*Available data:*
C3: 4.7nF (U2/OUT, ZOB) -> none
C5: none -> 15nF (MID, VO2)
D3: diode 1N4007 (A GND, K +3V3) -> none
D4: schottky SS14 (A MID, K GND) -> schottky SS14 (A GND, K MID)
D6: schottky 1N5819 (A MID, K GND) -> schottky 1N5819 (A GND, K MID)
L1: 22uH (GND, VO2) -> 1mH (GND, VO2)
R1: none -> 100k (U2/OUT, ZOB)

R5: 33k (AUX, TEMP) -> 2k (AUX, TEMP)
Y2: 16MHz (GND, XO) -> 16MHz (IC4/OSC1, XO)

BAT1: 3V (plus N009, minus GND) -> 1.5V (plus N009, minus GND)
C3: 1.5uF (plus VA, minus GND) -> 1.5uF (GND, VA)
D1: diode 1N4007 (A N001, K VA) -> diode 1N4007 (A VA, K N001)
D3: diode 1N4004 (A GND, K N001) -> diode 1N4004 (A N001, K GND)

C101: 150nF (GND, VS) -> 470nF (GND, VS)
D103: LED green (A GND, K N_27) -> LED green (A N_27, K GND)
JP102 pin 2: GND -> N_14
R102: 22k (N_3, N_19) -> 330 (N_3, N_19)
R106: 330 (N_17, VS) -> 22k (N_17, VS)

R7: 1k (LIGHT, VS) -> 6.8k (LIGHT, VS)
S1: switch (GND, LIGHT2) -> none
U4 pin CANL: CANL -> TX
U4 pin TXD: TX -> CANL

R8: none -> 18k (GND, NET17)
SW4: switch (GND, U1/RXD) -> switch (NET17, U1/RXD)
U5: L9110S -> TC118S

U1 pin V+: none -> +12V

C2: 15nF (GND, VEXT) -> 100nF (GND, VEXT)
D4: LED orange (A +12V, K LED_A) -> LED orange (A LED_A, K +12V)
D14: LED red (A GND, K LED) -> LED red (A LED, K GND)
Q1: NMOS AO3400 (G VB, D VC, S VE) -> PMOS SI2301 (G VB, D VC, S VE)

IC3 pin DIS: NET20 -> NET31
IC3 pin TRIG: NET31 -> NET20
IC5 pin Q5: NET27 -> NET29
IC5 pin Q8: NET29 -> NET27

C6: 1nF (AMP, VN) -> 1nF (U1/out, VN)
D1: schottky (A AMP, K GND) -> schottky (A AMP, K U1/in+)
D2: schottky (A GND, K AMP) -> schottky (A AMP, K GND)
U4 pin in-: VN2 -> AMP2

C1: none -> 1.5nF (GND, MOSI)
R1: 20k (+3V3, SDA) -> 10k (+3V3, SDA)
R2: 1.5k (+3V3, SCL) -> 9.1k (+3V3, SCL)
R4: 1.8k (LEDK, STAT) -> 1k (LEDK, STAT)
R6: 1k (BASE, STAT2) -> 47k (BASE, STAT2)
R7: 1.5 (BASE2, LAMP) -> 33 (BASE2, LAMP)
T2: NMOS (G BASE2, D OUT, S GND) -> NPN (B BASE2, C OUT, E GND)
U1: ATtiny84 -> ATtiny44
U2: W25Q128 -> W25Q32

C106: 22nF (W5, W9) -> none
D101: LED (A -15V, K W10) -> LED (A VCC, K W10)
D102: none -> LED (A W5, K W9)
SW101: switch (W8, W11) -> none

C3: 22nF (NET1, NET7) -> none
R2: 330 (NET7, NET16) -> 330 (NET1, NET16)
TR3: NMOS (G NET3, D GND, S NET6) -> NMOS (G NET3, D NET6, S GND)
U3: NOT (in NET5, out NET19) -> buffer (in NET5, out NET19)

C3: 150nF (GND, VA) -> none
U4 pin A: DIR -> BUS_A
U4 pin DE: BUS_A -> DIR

*Exercise description:*
Go back to the start of the listing above. Reproduce each line exactly, ending with the line that contains "IC5 pin Q5: NET27 -> NET29".

*Reply to the task:*
C3: 4.7nF (U2/OUT, ZOB) -> none
C5: none -> 15nF (MID, VO2)
D3: diode 1N4007 (A GND, K +3V3) -> none
D4: schottky SS14 (A MID, K GND) -> schottky SS14 (A GND, K MID)
D6: schottky 1N5819 (A MID, K GND) -> schottky 1N5819 (A GND, K MID)
L1: 22uH (GND, VO2) -> 1mH (GND, VO2)
R1: none -> 100k (U2/OUT, ZOB)

R5: 33k (AUX, TEMP) -> 2k (AUX, TEMP)
Y2: 16MHz (GND, XO) -> 16MHz (IC4/OSC1, XO)

BAT1: 3V (plus N009, minus GND) -> 1.5V (plus N009, minus GND)
C3: 1.5uF (plus VA, minus GND) -> 1.5uF (GND, VA)
D1: diode 1N4007 (A N001, K VA) -> diode 1N4007 (A VA, K N001)
D3: diode 1N4004 (A GND, K N001) -> diode 1N4004 (A N001, K GND)

C101: 150nF (GND, VS) -> 470nF (GND, VS)
D103: LED green (A GND, K N_27) -> LED green (A N_27, K GND)
JP102 pin 2: GND -> N_14
R102: 22k (N_3, N_19) -> 330 (N_3, N_19)
R106: 330 (N_17, VS) -> 22k (N_17, VS)

R7: 1k (LIGHT, VS) -> 6.8k (LIGHT, VS)
S1: switch (GND, LIGHT2) -> none
U4 pin CANL: CANL -> TX
U4 pin TXD: TX -> CANL

R8: none -> 18k (GND, NET17)
SW4: switch (GND, U1/RXD) -> switch (NET17, U1/RXD)
U5: L9110S -> TC118S

U1 pin V+: none -> +12V

C2: 15nF (GND, VEXT) -> 100nF (GND, VEXT)
D4: LED orange (A +12V, K LED_A) -> LED orange (A LED_A, K +12V)
D14: LED red (A GND, K LED) -> LED red (A LED, K GND)
Q1: NMOS AO3400 (G VB, D VC, S VE) -> PMOS SI2301 (G VB, D VC, S VE)

IC3 pin DIS: NET20 -> NET31
IC3 pin TRIG: NET31 -> NET20
IC5 pin Q5: NET27 -> NET29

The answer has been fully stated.